▸ Task brief:
Copy all of the data below word for word, keeping every line unchanged and in the same order.

▸ Records provided:
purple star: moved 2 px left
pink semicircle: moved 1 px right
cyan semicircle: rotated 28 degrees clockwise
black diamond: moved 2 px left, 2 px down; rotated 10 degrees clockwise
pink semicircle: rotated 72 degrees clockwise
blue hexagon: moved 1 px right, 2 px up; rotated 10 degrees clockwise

▸ Response:
purple star: moved 2 px left
pink semicircle: moved 1 px right
cyan semicircle: rotated 28 degrees clockwise
black diamond: moved 2 px left, 2 px down; rotated 10 degrees clockwise
pink semicircle: rotated 72 degrees clockwise
blue hexagon: moved 1 px right, 2 px up; rotated 10 degrees clockwise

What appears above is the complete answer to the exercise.